▶ [AIM OF THE EXERCISE]: In the entries that follow, the line with "(831, 230) = (707, 341): green" opens the range and the line with "camera: 150 degrees left, 15 degrees down" closes it; repeat that range exactly, both lines included.

(Items from a dataset)
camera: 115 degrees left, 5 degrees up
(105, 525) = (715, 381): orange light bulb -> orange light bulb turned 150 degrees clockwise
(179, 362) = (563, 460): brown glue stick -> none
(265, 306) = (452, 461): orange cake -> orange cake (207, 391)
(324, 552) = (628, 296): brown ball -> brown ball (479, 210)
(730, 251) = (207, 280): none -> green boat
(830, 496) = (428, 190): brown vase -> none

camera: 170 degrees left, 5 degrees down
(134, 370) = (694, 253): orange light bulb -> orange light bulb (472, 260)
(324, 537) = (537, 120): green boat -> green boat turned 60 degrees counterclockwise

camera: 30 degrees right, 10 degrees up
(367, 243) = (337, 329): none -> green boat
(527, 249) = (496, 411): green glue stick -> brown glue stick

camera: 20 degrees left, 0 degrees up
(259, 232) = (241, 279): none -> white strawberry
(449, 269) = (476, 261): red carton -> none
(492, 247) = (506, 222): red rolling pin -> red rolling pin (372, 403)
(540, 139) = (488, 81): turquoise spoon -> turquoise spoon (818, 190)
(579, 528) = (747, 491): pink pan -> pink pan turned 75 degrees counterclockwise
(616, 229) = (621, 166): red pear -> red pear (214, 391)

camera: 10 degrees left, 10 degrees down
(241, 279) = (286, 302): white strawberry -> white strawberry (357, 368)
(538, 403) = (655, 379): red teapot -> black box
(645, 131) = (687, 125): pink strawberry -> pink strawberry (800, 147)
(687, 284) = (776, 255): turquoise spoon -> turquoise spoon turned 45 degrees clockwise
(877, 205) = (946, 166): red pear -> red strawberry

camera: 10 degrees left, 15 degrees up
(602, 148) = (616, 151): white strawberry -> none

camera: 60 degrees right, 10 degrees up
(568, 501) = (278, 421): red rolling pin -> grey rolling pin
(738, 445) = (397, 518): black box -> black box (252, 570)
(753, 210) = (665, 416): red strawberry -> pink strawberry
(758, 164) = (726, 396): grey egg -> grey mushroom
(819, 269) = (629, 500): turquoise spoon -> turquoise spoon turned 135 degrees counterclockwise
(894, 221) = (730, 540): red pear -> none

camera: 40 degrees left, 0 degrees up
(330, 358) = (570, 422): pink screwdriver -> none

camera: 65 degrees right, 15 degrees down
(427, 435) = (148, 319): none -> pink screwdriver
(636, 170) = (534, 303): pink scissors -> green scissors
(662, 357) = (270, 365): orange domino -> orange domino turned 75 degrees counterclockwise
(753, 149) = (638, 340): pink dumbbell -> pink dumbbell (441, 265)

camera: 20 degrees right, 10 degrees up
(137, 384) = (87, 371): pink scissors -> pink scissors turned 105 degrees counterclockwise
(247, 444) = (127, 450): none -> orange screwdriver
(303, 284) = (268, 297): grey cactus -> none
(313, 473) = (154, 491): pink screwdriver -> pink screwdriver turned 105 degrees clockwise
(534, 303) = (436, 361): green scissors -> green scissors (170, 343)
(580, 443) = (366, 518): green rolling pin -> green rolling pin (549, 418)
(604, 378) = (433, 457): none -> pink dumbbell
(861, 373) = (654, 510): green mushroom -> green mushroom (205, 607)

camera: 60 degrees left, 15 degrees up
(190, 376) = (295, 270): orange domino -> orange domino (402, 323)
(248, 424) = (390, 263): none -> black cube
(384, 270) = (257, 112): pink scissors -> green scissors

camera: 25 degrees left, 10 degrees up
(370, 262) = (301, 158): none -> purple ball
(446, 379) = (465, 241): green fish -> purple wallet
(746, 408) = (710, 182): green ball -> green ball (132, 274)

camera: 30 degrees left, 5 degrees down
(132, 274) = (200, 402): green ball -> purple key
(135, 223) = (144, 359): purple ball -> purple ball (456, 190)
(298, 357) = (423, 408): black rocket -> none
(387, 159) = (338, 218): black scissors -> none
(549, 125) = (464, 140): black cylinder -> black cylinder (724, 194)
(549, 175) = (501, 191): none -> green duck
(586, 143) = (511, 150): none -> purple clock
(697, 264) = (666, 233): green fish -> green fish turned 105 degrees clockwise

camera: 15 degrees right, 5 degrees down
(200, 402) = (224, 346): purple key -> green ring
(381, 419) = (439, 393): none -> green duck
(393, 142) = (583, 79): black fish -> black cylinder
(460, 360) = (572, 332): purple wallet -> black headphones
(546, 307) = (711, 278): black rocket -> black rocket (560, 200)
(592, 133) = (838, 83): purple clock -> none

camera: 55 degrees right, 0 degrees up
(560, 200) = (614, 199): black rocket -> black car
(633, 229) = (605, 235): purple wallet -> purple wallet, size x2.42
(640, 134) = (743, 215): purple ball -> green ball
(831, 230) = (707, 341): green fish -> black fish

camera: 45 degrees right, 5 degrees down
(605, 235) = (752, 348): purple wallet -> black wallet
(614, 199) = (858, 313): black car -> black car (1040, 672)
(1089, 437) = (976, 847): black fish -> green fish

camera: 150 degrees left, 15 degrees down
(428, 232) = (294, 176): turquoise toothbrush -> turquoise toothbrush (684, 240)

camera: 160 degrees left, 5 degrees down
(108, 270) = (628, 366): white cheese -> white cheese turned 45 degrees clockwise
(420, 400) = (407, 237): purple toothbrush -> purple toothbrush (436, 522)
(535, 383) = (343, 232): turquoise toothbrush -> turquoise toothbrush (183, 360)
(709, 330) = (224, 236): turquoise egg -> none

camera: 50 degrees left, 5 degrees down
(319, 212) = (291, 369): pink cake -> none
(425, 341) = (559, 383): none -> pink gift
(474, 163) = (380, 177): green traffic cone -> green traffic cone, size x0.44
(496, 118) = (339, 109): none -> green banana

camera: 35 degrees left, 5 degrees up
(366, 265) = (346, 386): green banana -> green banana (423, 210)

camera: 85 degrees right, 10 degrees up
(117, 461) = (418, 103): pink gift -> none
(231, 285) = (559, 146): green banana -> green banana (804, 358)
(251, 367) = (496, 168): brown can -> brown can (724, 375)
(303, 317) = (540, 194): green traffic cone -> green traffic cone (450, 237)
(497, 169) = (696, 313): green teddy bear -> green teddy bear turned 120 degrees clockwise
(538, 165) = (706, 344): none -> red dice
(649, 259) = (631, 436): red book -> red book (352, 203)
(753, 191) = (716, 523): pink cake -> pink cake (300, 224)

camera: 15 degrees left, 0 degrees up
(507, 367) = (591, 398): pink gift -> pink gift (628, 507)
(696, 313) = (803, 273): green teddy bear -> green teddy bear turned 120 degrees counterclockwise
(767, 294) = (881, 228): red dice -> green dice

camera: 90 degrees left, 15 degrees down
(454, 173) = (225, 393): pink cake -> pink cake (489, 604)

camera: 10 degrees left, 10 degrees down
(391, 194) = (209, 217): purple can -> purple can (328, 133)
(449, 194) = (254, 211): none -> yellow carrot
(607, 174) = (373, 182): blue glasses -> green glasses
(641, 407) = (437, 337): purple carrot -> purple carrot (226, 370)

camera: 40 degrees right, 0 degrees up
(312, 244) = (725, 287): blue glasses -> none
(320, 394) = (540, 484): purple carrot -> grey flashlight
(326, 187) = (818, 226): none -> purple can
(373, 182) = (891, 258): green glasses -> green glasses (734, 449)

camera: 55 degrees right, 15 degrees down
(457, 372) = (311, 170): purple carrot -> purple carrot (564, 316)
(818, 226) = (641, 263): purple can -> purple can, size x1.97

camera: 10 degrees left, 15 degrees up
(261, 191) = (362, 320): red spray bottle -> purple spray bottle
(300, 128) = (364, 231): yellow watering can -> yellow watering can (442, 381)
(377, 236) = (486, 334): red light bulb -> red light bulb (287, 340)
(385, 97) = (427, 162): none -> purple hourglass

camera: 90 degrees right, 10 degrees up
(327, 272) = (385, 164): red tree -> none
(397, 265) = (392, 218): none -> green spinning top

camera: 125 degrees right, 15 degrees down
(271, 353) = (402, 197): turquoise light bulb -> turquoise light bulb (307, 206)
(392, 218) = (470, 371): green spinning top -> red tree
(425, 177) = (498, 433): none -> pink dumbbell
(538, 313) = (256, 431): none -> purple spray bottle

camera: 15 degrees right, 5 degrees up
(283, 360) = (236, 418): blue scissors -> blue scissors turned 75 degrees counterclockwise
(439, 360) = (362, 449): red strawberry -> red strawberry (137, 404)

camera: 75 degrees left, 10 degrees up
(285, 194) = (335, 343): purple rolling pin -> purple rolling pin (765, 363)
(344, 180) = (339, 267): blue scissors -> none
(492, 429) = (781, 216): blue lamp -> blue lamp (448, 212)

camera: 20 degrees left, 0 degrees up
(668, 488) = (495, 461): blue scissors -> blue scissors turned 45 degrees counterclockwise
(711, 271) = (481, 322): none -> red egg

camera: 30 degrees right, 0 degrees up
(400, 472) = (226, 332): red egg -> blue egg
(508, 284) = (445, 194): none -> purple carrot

▶ [RESULT FOR THIS EXERCISE]:
(831, 230) = (707, 341): green fish -> black fish

camera: 45 degrees right, 5 degrees down
(605, 235) = (752, 348): purple wallet -> black wallet
(614, 199) = (858, 313): black car -> black car (1040, 672)
(1089, 437) = (976, 847): black fish -> green fish

camera: 150 degrees left, 15 degrees down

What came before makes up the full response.